## TASK TO COMPLETE
Look at each line below and count those with the word "white"; the answer is that number only.

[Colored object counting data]
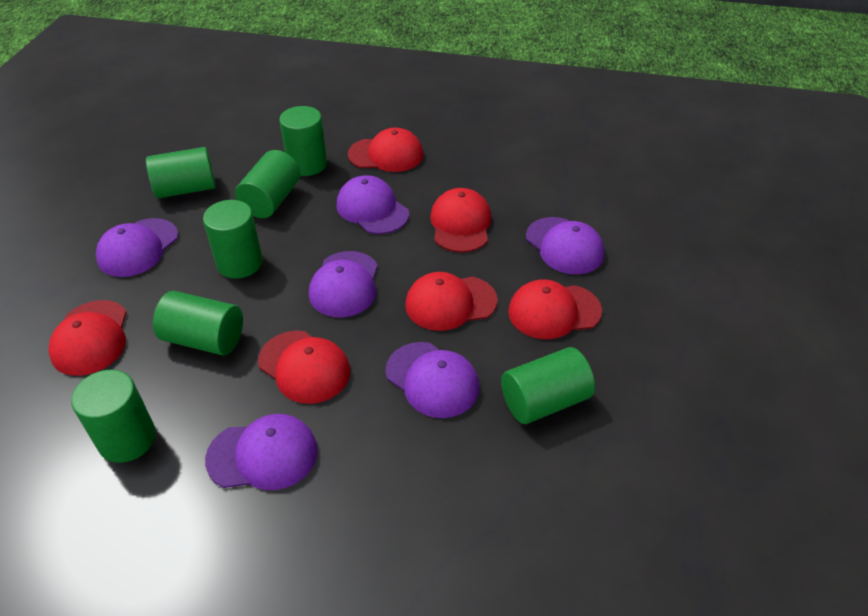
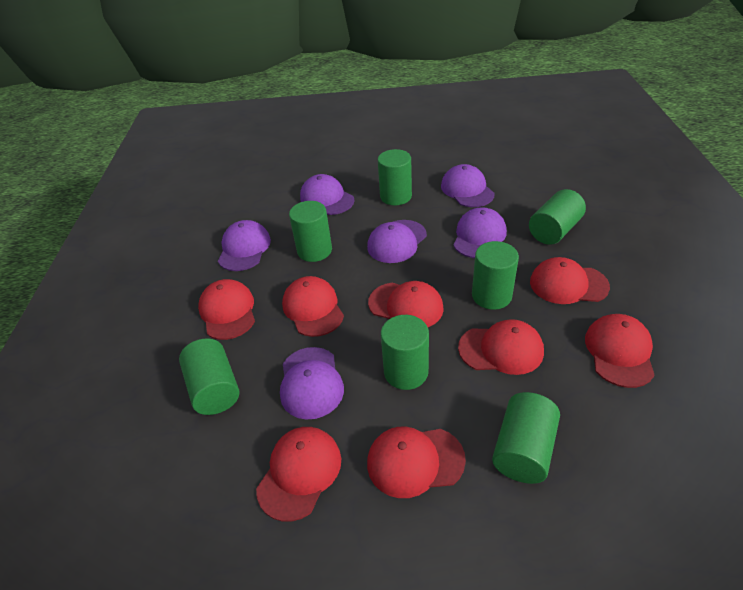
red cap: 6 -> 8

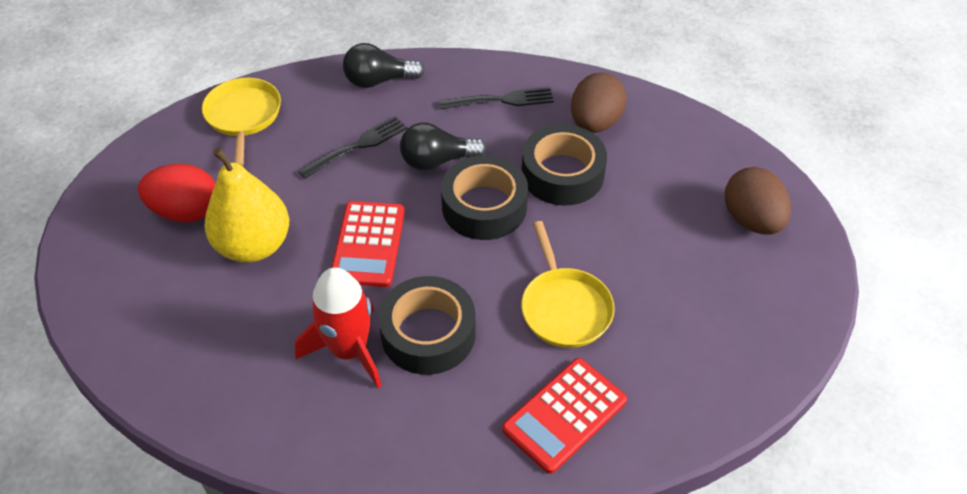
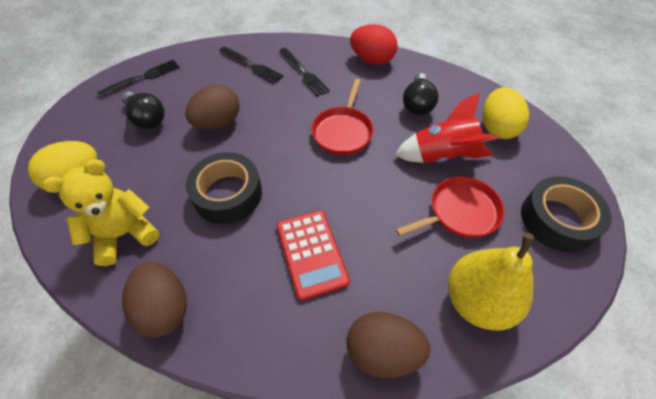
black fork: 2 -> 3
black tape: 3 -> 2
brown egg: 2 -> 3
red calculator: 2 -> 1
red pan: 0 -> 2
yellow egg: 0 -> 2
yellow pan: 2 -> 0
yellow teddy bear: 0 -> 1

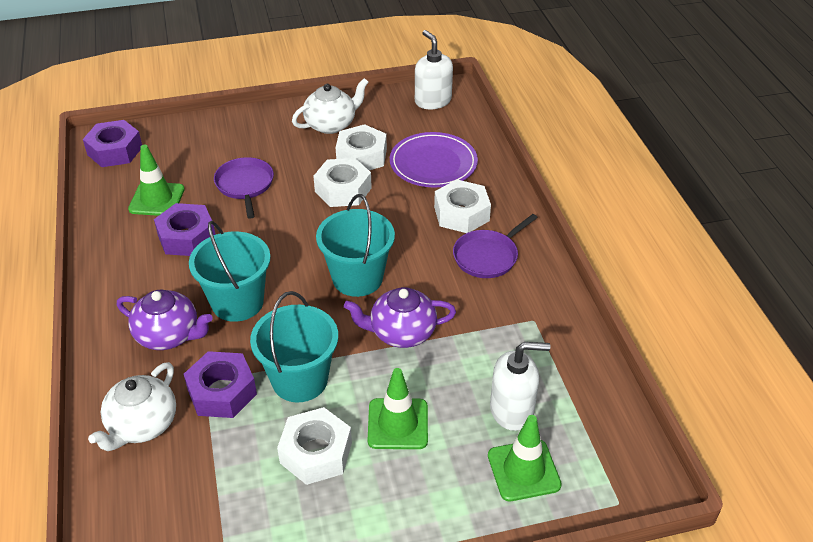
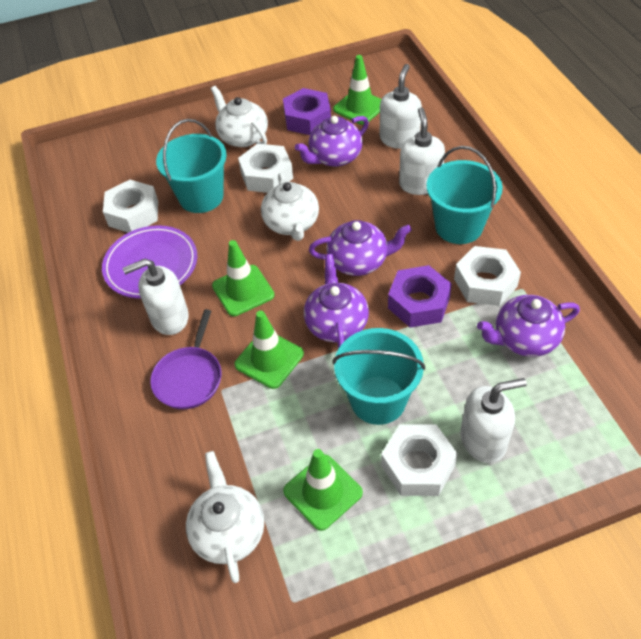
green traffic cone: 3 -> 4
purple nut: 3 -> 2
purple pan: 2 -> 1
purple teapot: 2 -> 4
white soap dispenser: 2 -> 4
white teapot: 2 -> 3

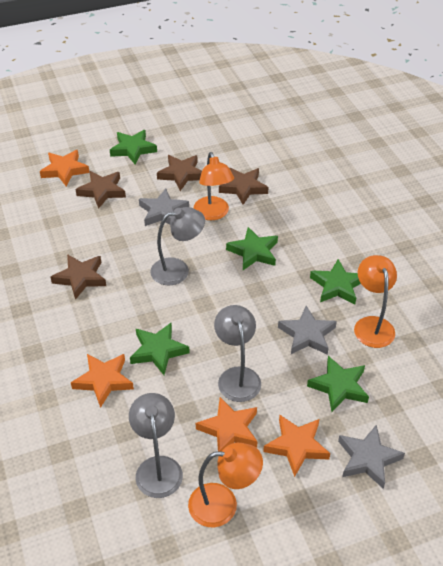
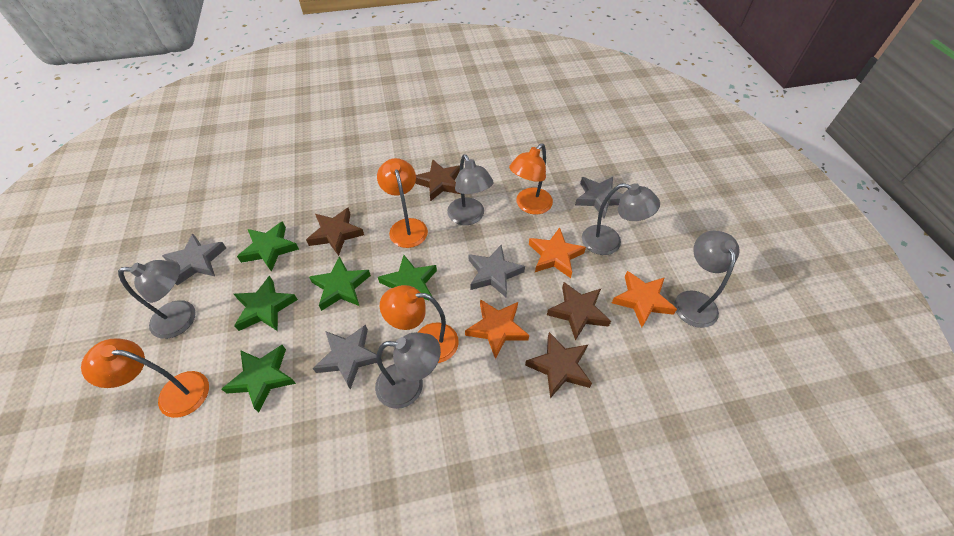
grey lamp: 3 -> 5
grey star: 3 -> 4
orange lamp: 3 -> 4
orange star: 4 -> 3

## REPLY
2